_WORK REQUIRED_. Scan the entries and copy each line where the word "black" is present.

_Records from a data source_.
_ _ _

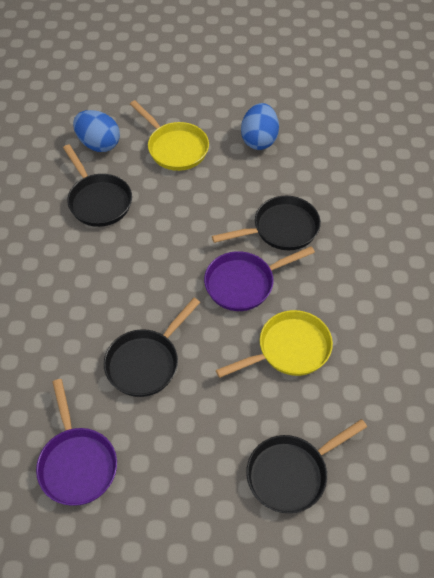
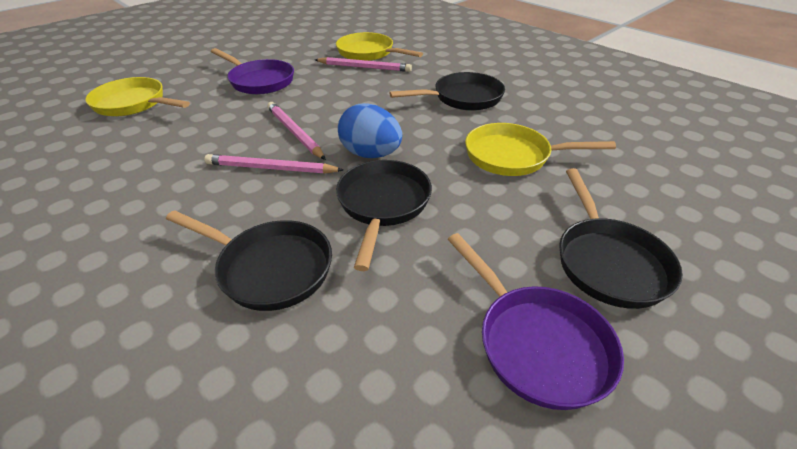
blue egg: 2 -> 1
pink pencil: 0 -> 3
yellow pan: 2 -> 3

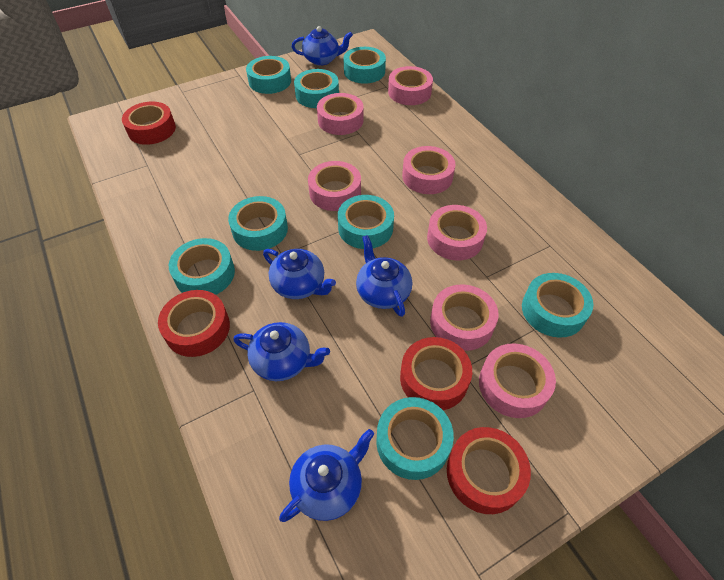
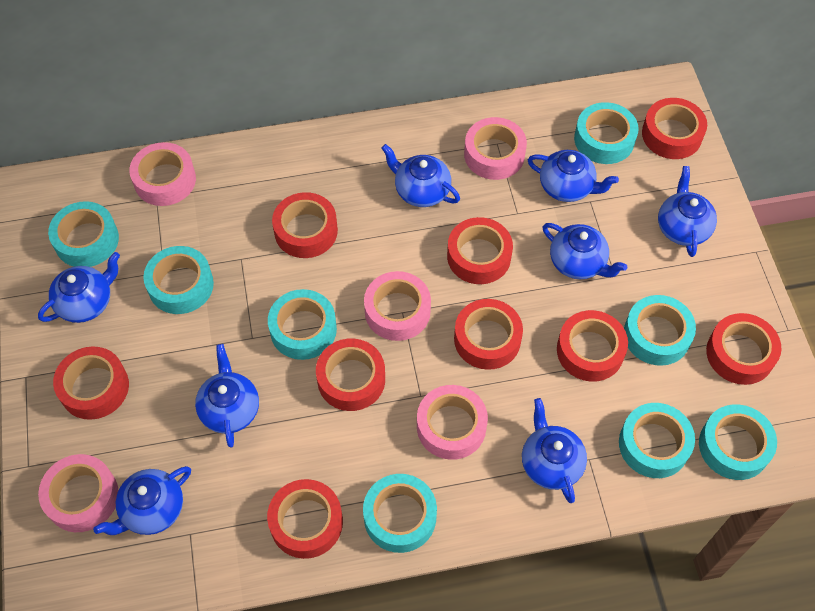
blue teapot: 5 -> 8
pink tape: 7 -> 5
red tape: 4 -> 9

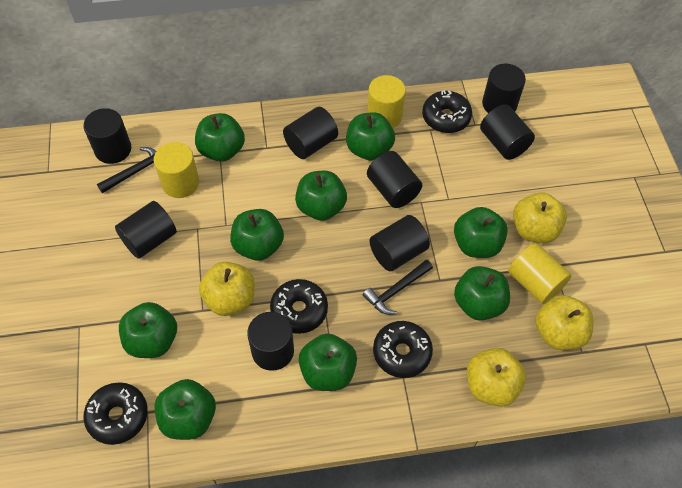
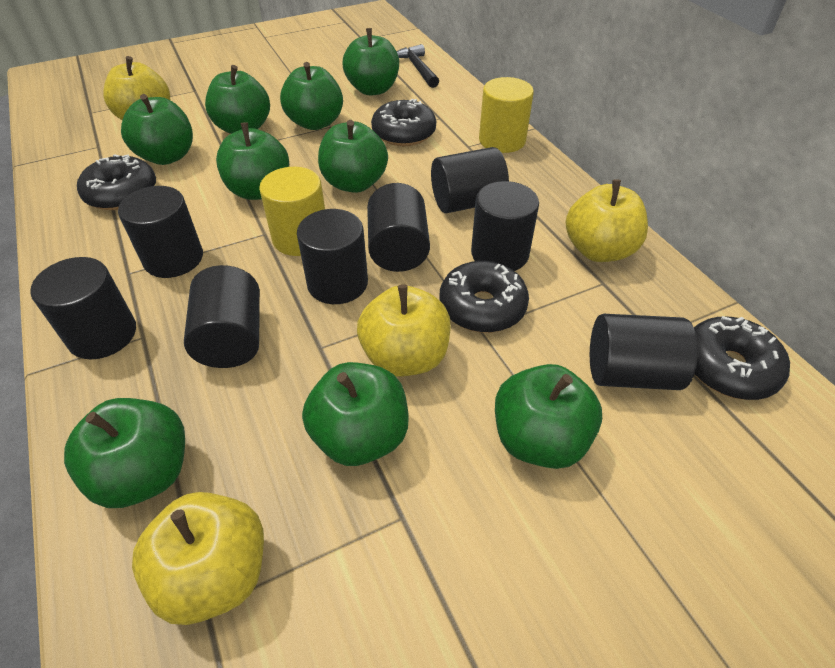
black hammer: 2 -> 1
yellow cylinder: 3 -> 2

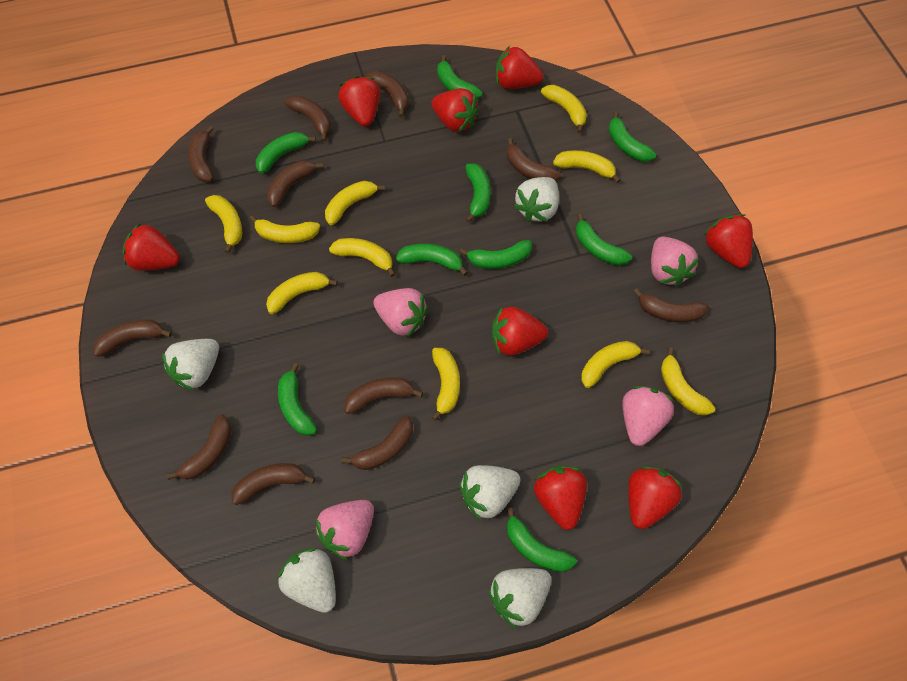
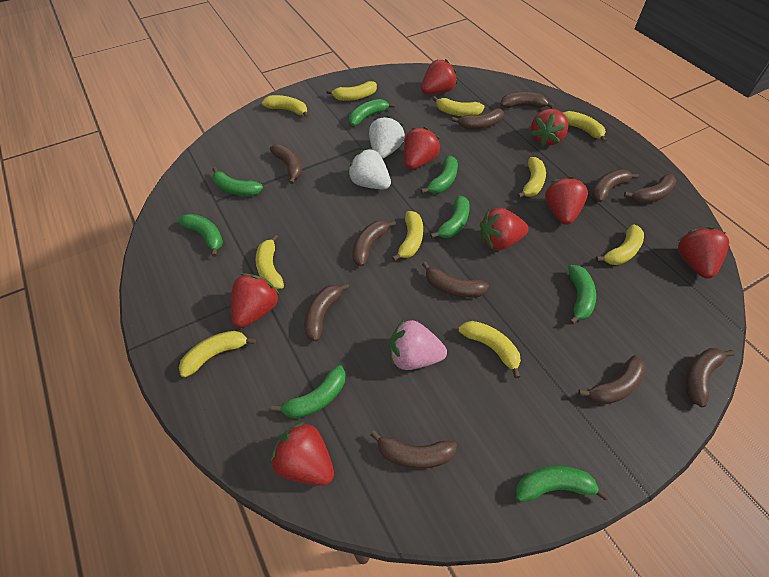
green banana: 9 -> 8
pink strawberry: 4 -> 1
white strawberry: 5 -> 2

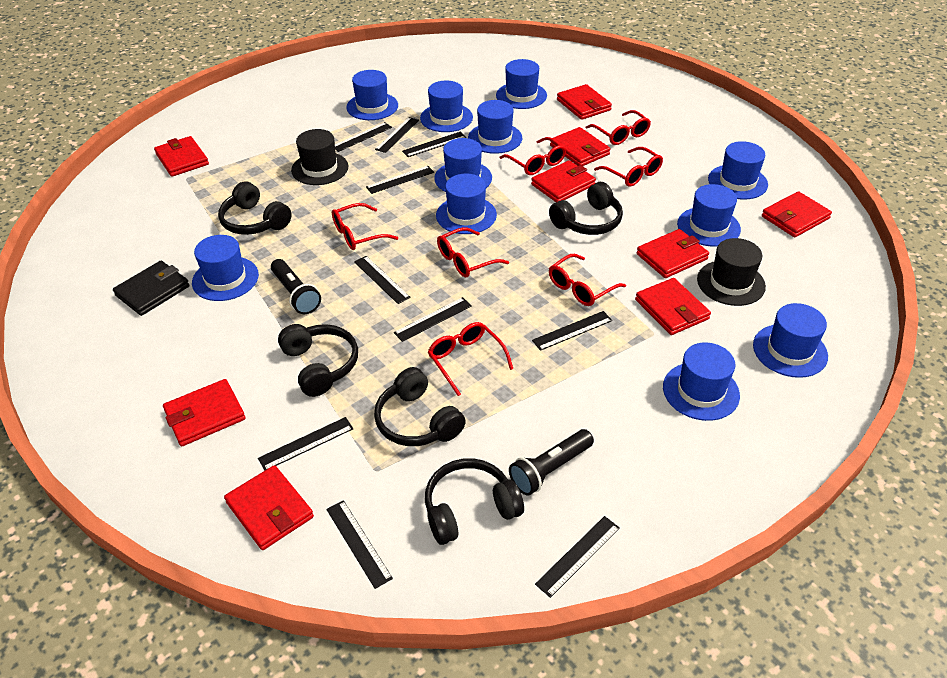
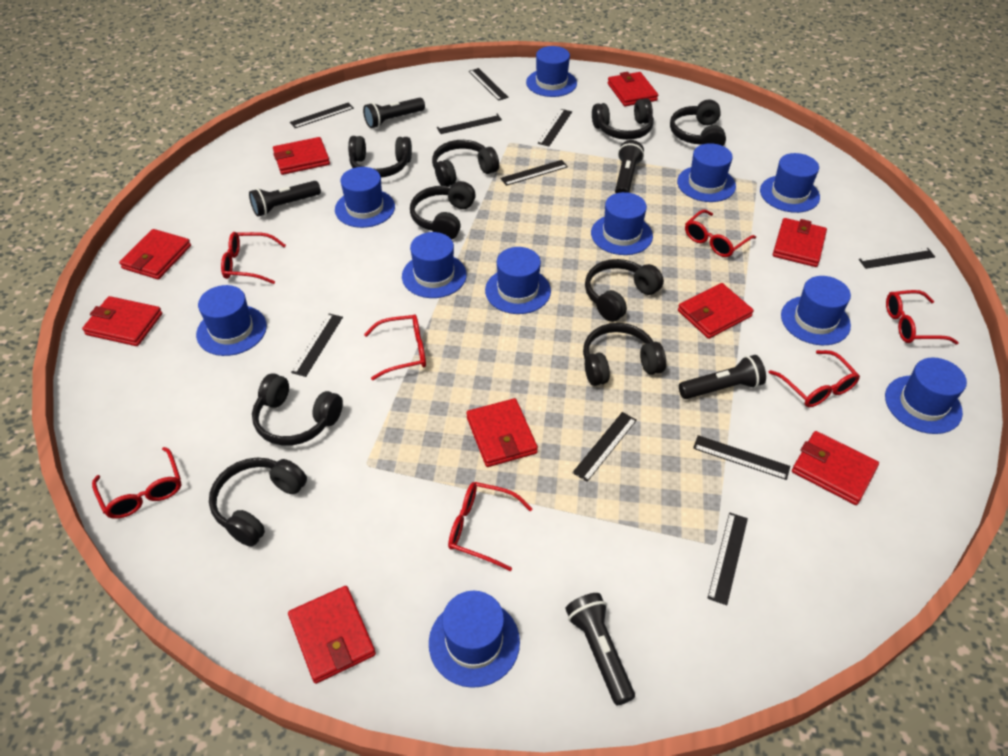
black flashlight: 2 -> 5
black hat: 2 -> 0
black headphones: 5 -> 9
black wallet: 1 -> 0

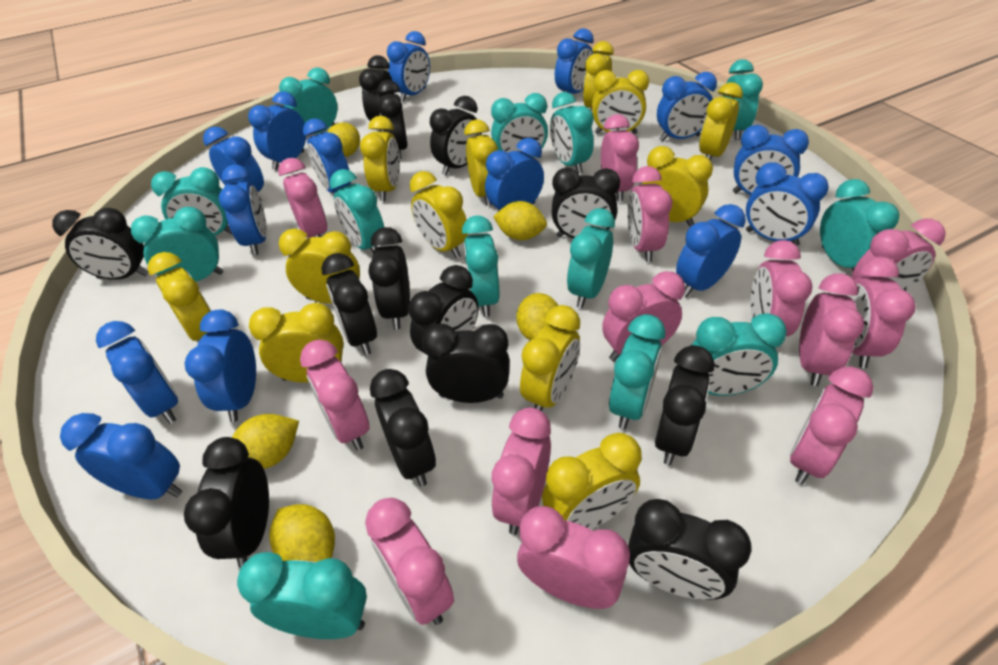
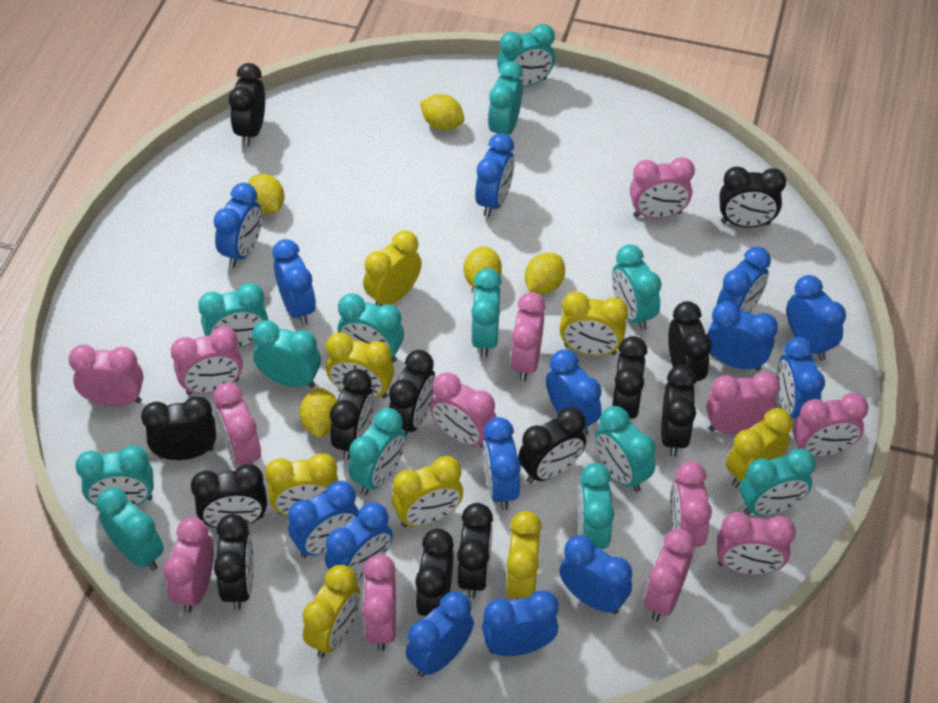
yellow clock: 12 -> 8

_ _ _

_TASK OUTPUT_.
black hammer: 2 -> 1
black flashlight: 2 -> 5
black hat: 2 -> 0
black headphones: 5 -> 9
black wallet: 1 -> 0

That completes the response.